(Instructions for the task): Show only those lines of the entries where the string "right" is found.

Data to use START

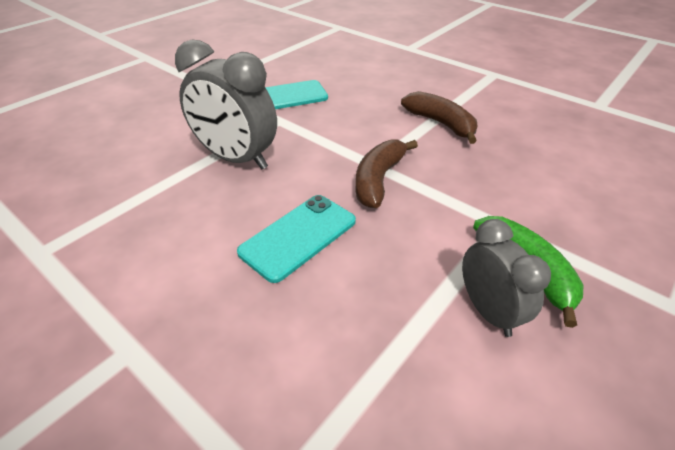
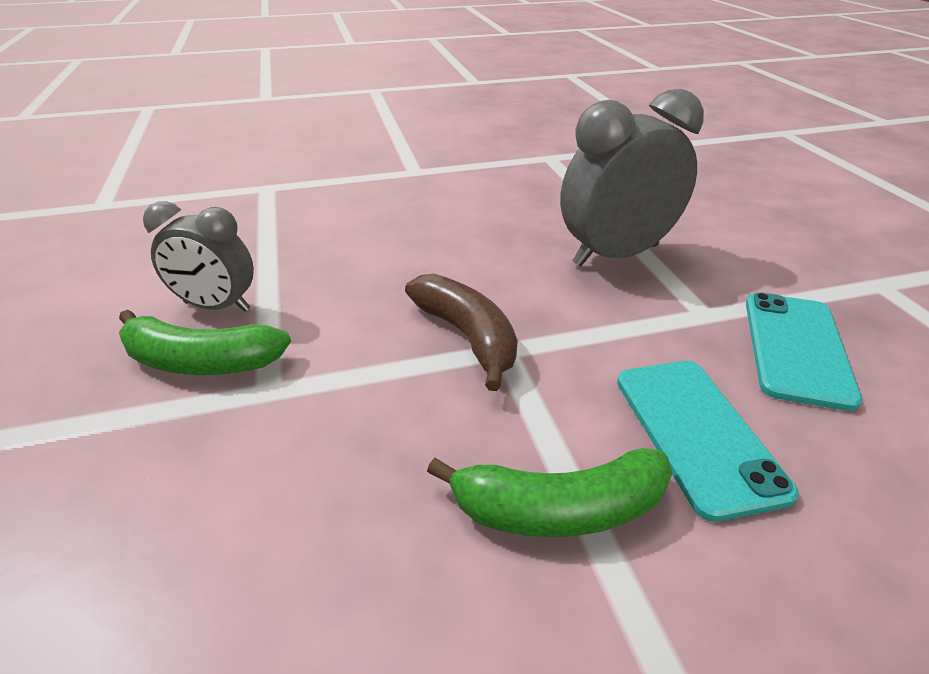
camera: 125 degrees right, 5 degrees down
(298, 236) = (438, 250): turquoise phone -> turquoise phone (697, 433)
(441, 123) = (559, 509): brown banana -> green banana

Data to use END
Data to use START

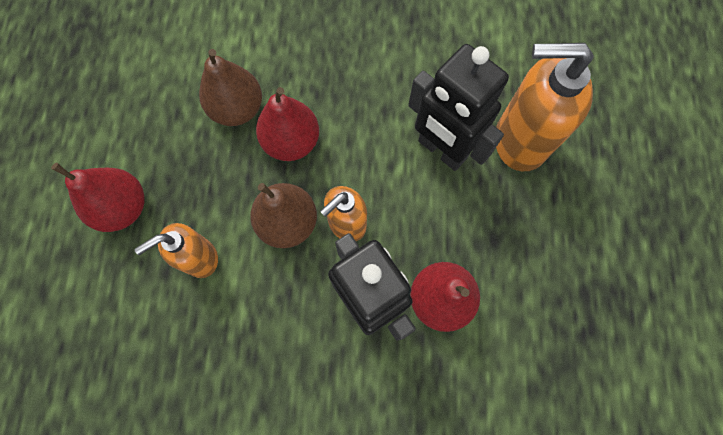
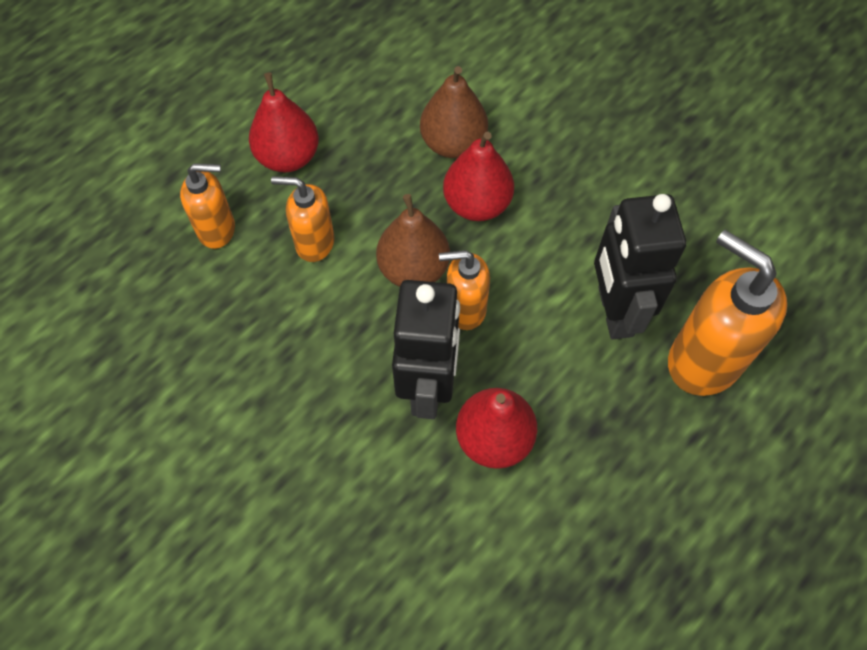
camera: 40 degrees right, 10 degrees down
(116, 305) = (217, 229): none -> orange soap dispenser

Data to use END

(Task response):
camera: 125 degrees right, 5 degrees down
camera: 40 degrees right, 10 degrees down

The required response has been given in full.